▶ Activity:
Copies of all lines containing the string "white" are needed from the data below.

▶ Information supplied:
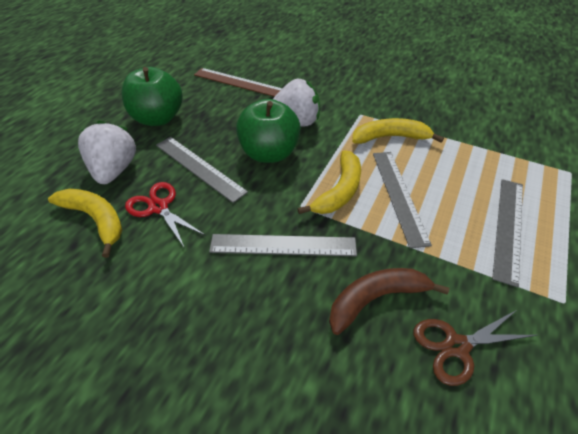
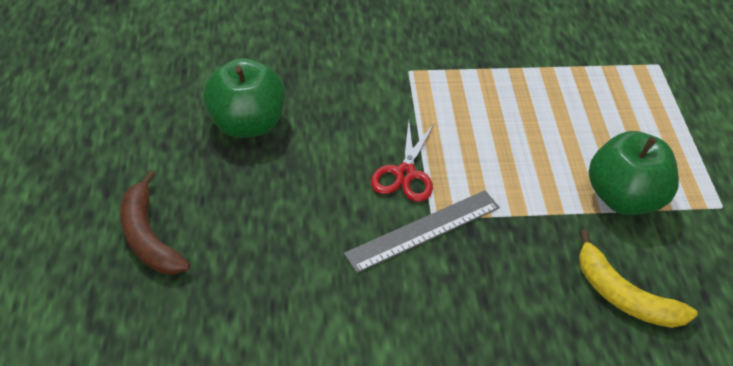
brown ruler: 1 -> 0
brown scissors: 1 -> 0
grey ruler: 4 -> 1
white strawberry: 2 -> 0
yellow banana: 3 -> 1

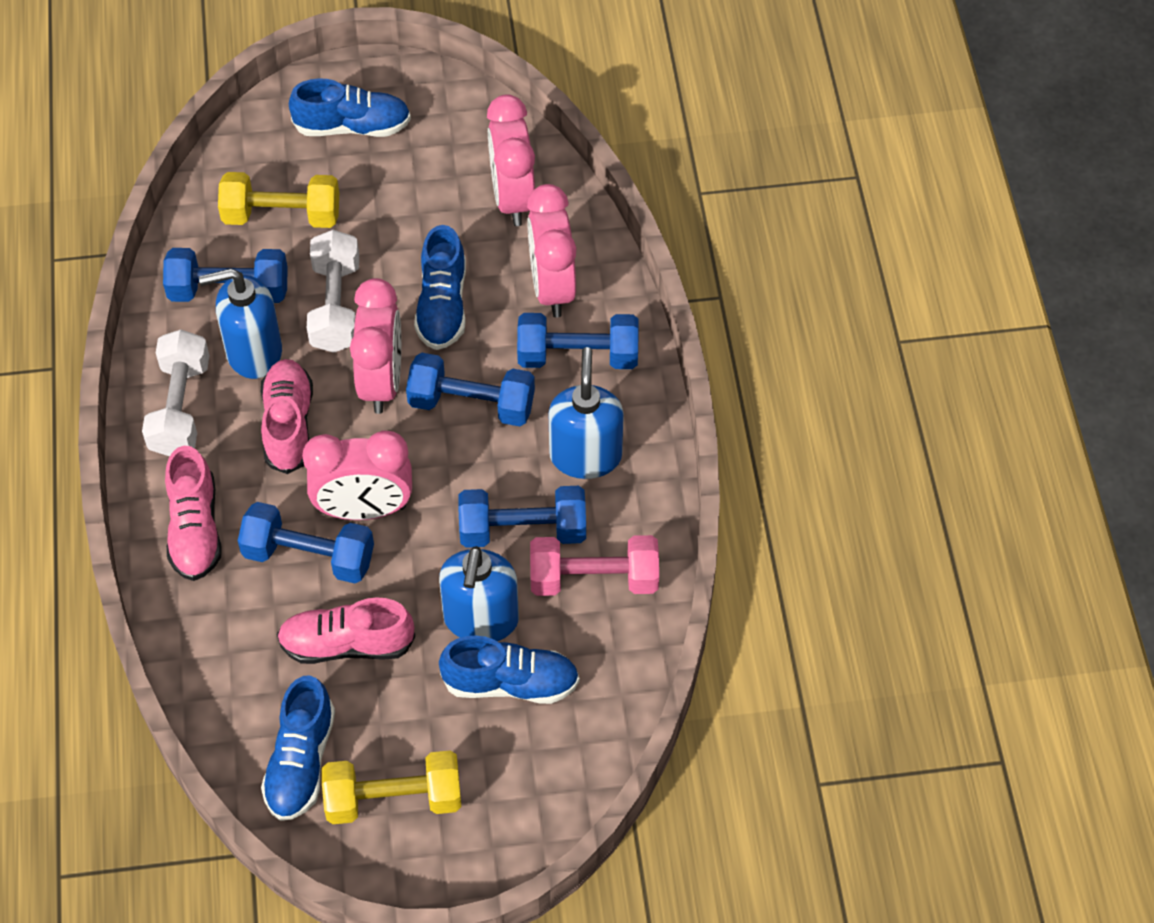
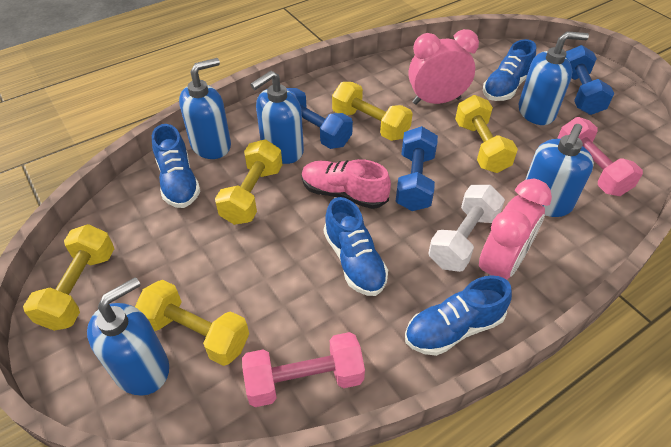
blue dumbbell: 5 -> 3
blue soap dispenser: 3 -> 5
pink clock: 4 -> 2
pink dumbbell: 1 -> 2
pink shoe: 3 -> 1
white dumbbell: 2 -> 1
yellow dumbbell: 2 -> 5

▶ Reply to the exercise:
white strawberry: 2 -> 0
white dumbbell: 2 -> 1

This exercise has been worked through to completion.